◆ **Listed records**
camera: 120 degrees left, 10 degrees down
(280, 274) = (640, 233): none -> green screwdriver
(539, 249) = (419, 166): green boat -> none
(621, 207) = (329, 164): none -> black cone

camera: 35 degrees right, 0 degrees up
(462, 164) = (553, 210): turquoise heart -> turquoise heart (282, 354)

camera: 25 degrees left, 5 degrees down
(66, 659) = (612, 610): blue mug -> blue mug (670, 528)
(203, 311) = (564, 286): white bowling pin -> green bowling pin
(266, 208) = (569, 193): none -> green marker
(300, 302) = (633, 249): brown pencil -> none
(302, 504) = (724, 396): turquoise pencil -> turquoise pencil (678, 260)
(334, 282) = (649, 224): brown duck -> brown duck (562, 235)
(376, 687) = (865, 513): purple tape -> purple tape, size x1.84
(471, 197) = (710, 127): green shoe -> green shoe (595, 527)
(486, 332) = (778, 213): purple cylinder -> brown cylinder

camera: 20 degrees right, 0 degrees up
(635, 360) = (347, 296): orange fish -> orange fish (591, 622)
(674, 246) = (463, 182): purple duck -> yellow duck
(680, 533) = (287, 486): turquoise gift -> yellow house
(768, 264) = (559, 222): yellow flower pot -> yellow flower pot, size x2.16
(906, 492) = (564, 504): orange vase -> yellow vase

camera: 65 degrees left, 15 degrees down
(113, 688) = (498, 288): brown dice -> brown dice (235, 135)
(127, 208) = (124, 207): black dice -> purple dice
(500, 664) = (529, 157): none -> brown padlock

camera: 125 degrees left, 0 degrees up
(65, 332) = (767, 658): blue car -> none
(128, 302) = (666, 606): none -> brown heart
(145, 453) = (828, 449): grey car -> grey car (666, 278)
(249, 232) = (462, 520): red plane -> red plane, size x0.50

◆ **What is being asked**
Without altering anything, print all of the data again.

◆ **Answer for this exercise**
camera: 120 degrees left, 10 degrees down
(280, 274) = (640, 233): none -> green screwdriver
(539, 249) = (419, 166): green boat -> none
(621, 207) = (329, 164): none -> black cone

camera: 35 degrees right, 0 degrees up
(462, 164) = (553, 210): turquoise heart -> turquoise heart (282, 354)

camera: 25 degrees left, 5 degrees down
(66, 659) = (612, 610): blue mug -> blue mug (670, 528)
(203, 311) = (564, 286): white bowling pin -> green bowling pin
(266, 208) = (569, 193): none -> green marker
(300, 302) = (633, 249): brown pencil -> none
(302, 504) = (724, 396): turquoise pencil -> turquoise pencil (678, 260)
(334, 282) = (649, 224): brown duck -> brown duck (562, 235)
(376, 687) = (865, 513): purple tape -> purple tape, size x1.84
(471, 197) = (710, 127): green shoe -> green shoe (595, 527)
(486, 332) = (778, 213): purple cylinder -> brown cylinder

camera: 20 degrees right, 0 degrees up
(635, 360) = (347, 296): orange fish -> orange fish (591, 622)
(674, 246) = (463, 182): purple duck -> yellow duck
(680, 533) = (287, 486): turquoise gift -> yellow house
(768, 264) = (559, 222): yellow flower pot -> yellow flower pot, size x2.16
(906, 492) = (564, 504): orange vase -> yellow vase

camera: 65 degrees left, 15 degrees down
(113, 688) = (498, 288): brown dice -> brown dice (235, 135)
(127, 208) = (124, 207): black dice -> purple dice
(500, 664) = (529, 157): none -> brown padlock

camera: 125 degrees left, 0 degrees up
(65, 332) = (767, 658): blue car -> none
(128, 302) = (666, 606): none -> brown heart
(145, 453) = (828, 449): grey car -> grey car (666, 278)
(249, 232) = (462, 520): red plane -> red plane, size x0.50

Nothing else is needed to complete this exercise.